What you need to do: Go through the material below, find each line with the word "plus", and copy those lines.
Start of Data supplied
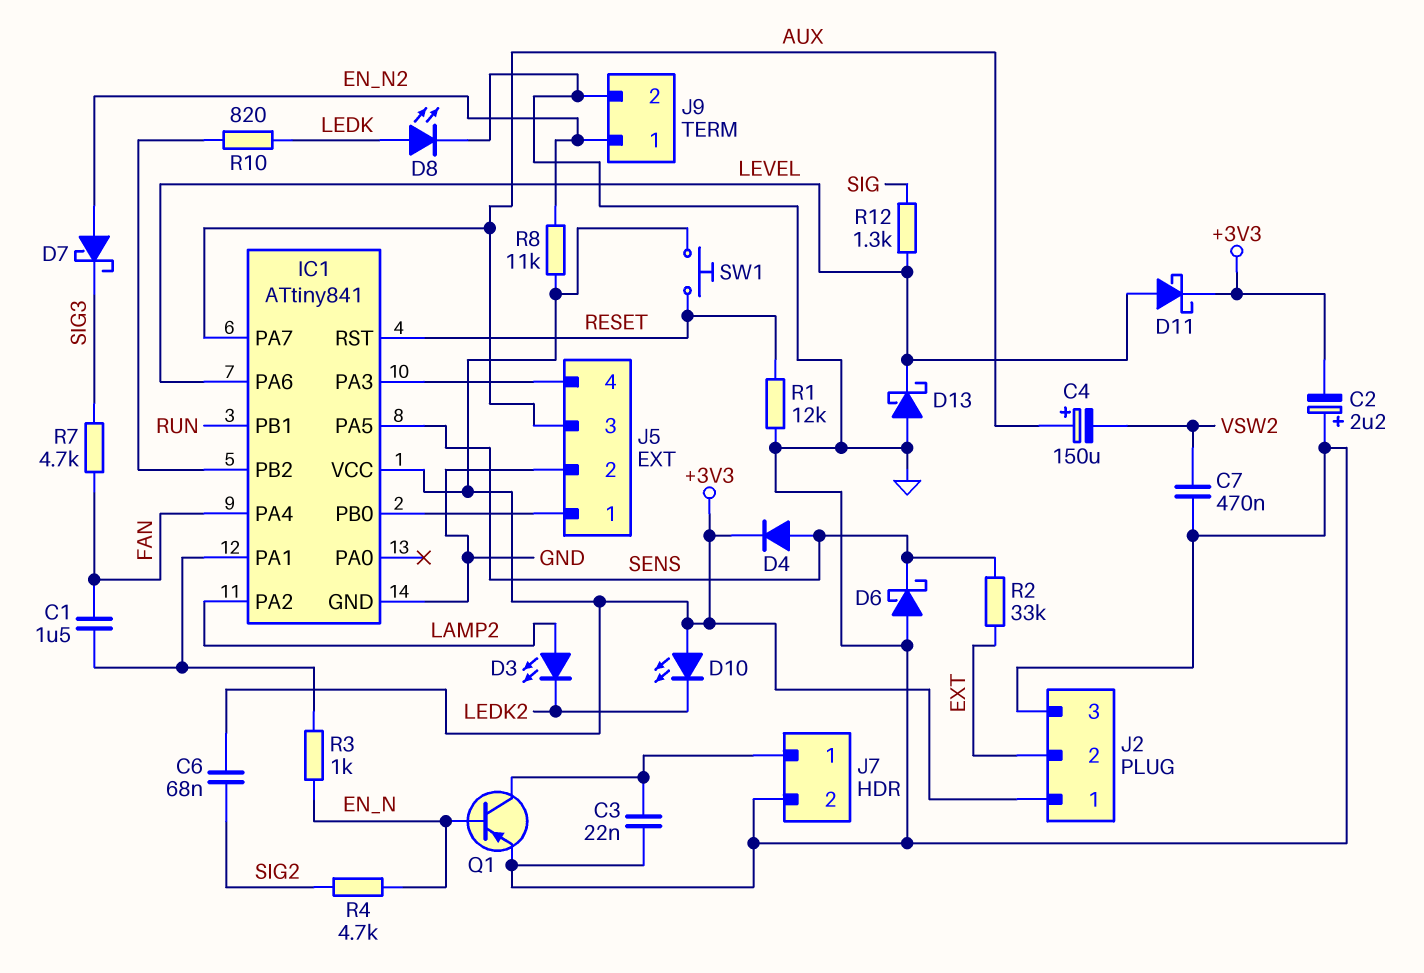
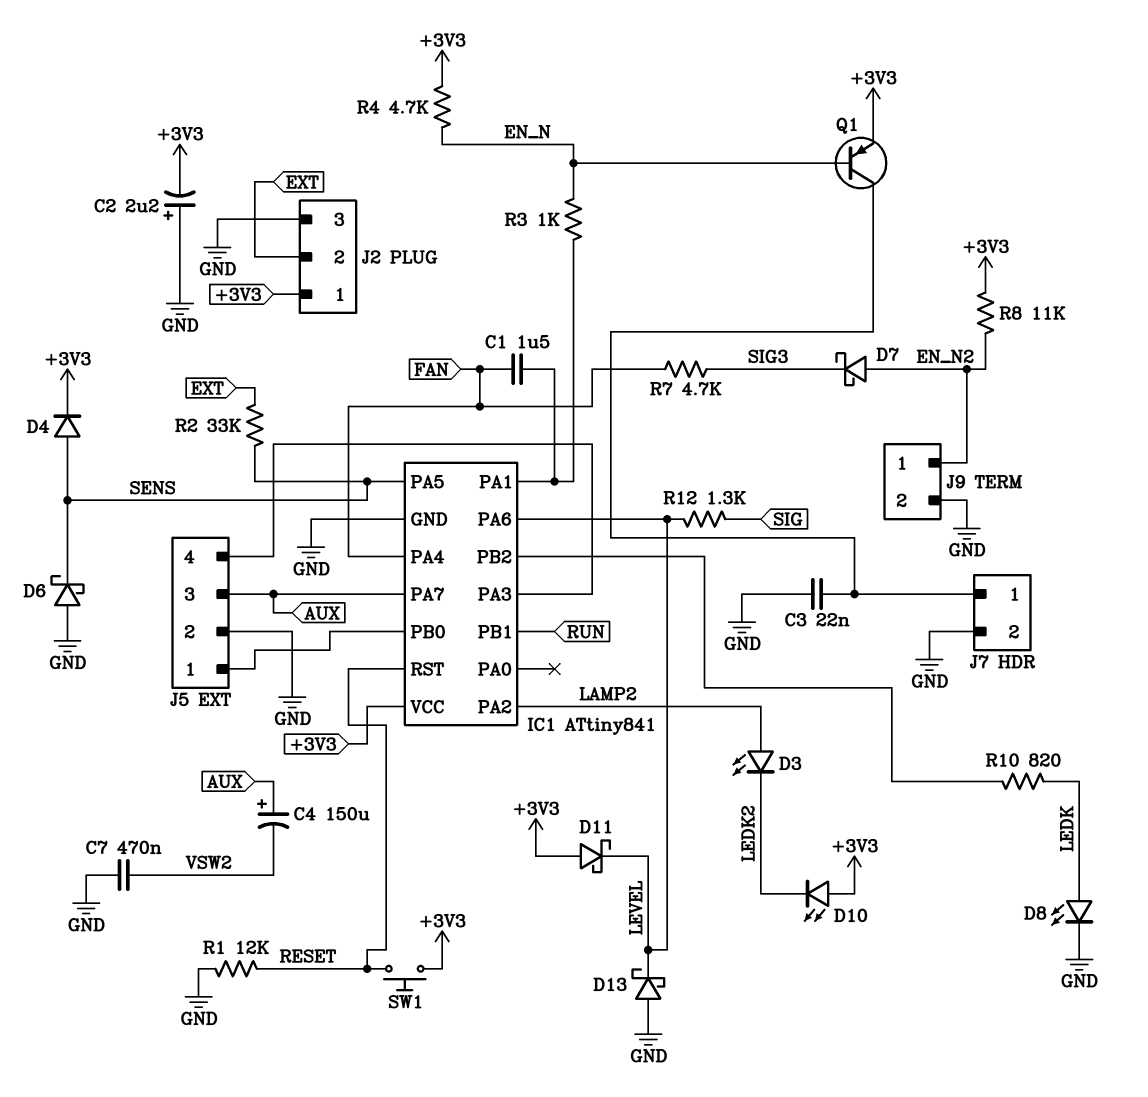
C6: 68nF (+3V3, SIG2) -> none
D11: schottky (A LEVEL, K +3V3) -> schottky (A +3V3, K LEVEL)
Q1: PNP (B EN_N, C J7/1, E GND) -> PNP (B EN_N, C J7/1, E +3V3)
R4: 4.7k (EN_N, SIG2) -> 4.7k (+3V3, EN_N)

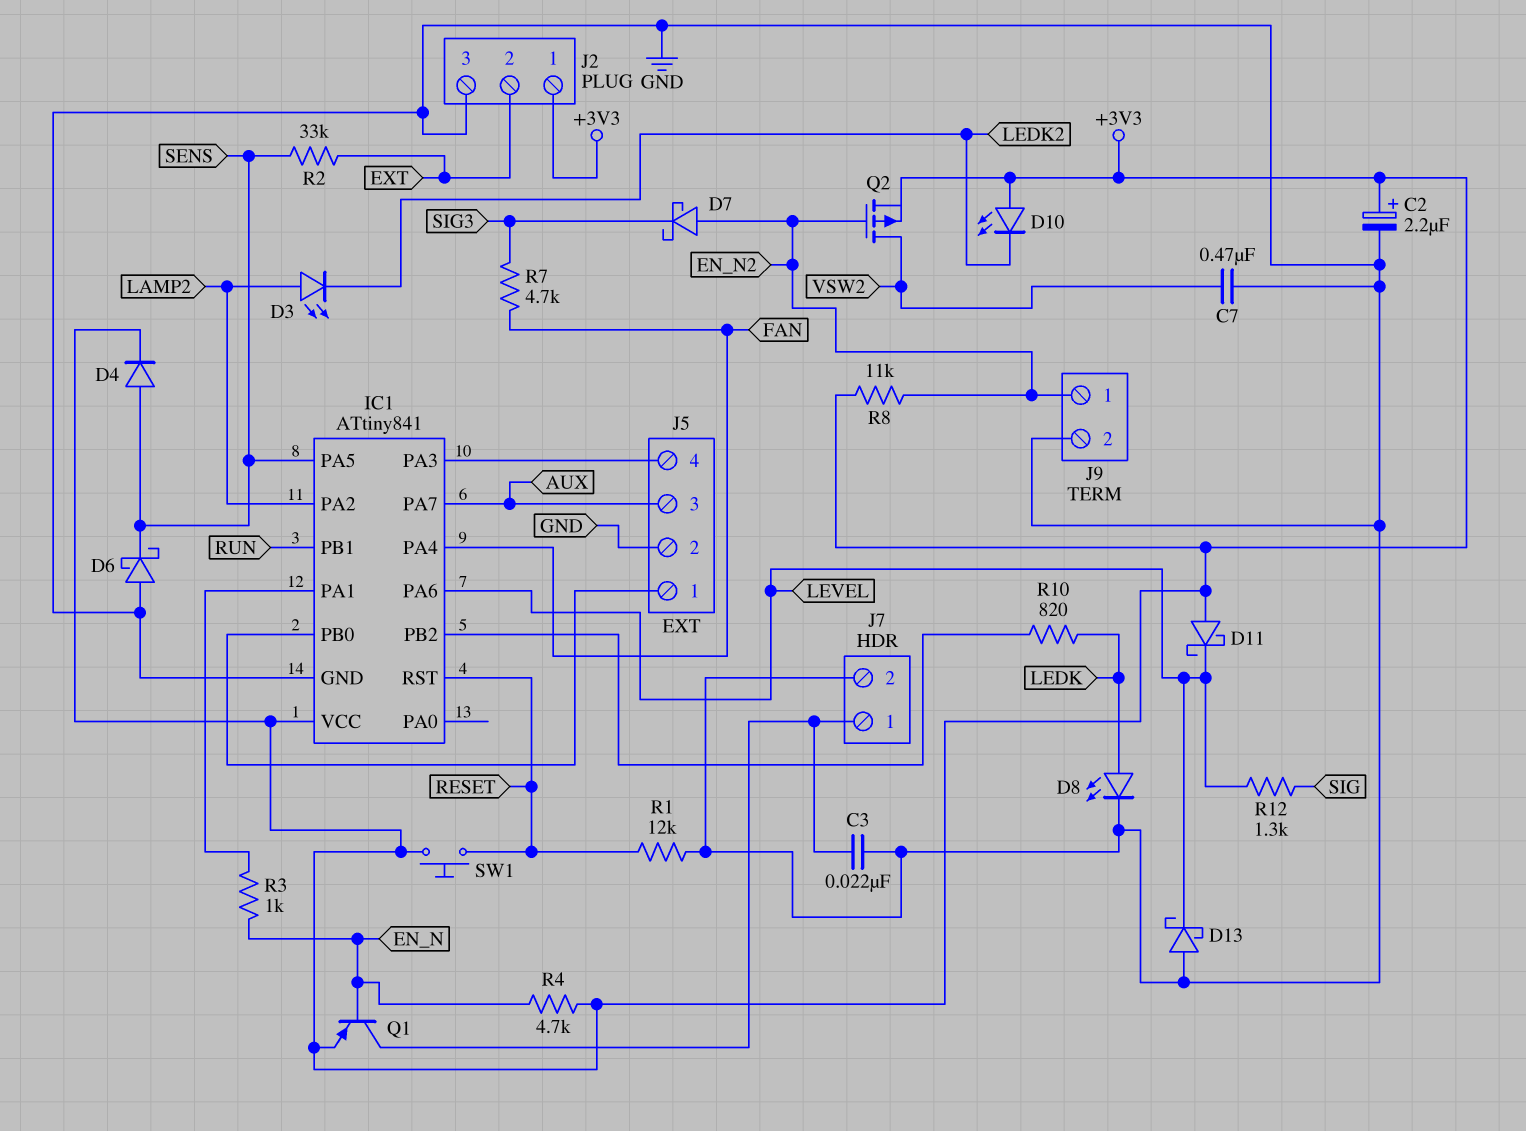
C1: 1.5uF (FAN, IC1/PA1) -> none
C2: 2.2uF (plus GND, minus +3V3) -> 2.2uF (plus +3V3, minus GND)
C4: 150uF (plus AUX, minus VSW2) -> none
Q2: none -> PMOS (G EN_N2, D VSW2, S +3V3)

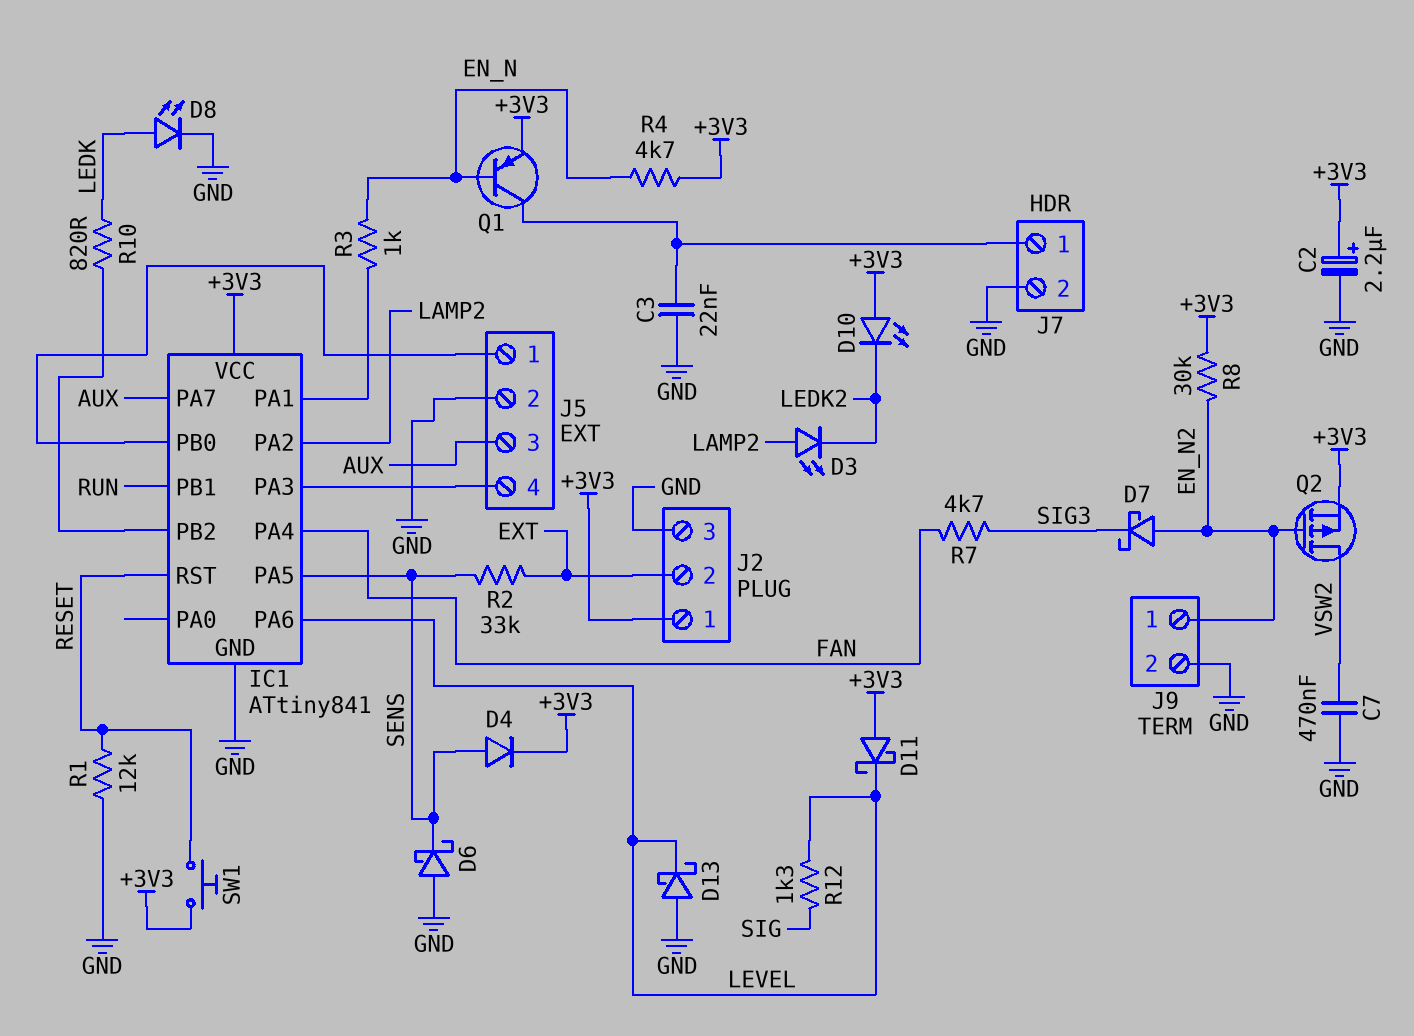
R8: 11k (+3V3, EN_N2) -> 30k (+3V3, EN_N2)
End of Data supplied
Your response:
C2: 2.2uF (plus GND, minus +3V3) -> 2.2uF (plus +3V3, minus GND)
C4: 150uF (plus AUX, minus VSW2) -> none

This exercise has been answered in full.